_About this exercise_
Please copy out every line in the entries that includes the word "minus".

─── Information supplied

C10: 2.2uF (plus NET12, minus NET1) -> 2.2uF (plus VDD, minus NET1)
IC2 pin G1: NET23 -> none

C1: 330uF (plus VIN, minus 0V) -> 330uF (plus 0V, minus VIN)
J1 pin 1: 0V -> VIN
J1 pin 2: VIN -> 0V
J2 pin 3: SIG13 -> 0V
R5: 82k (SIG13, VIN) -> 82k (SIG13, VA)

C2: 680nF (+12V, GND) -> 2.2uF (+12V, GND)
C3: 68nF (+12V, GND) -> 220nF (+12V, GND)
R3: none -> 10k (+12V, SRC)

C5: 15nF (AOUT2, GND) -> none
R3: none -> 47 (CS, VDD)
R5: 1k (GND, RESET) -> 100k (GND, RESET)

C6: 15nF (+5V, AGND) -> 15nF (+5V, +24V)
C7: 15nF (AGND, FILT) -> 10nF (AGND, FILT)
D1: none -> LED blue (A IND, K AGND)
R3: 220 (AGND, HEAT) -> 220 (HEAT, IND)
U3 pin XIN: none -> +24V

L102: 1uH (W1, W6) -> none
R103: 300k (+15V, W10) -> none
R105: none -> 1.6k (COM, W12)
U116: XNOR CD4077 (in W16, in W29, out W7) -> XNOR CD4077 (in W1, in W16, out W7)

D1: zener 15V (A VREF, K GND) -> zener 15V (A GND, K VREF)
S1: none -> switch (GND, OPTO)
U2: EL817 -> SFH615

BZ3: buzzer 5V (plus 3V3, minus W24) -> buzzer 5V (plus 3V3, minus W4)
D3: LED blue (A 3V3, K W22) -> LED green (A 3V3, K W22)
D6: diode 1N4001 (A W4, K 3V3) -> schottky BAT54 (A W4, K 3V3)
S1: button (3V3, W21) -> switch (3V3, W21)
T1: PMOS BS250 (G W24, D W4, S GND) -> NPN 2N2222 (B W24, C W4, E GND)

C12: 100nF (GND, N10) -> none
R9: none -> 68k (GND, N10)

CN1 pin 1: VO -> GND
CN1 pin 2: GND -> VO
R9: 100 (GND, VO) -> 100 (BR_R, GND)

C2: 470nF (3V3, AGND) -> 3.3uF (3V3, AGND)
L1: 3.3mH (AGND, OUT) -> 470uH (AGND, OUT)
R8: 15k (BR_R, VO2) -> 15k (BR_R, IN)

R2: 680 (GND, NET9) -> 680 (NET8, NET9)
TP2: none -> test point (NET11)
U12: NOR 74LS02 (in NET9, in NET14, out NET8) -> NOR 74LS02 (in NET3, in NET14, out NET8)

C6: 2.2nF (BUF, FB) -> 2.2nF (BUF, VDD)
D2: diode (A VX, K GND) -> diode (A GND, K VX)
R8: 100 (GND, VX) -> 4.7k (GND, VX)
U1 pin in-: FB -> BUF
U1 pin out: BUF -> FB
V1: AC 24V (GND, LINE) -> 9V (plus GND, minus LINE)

──────

_Response box_
C10: 2.2uF (plus NET12, minus NET1) -> 2.2uF (plus VDD, minus NET1)
C1: 330uF (plus VIN, minus 0V) -> 330uF (plus 0V, minus VIN)
BZ3: buzzer 5V (plus 3V3, minus W24) -> buzzer 5V (plus 3V3, minus W4)
V1: AC 24V (GND, LINE) -> 9V (plus GND, minus LINE)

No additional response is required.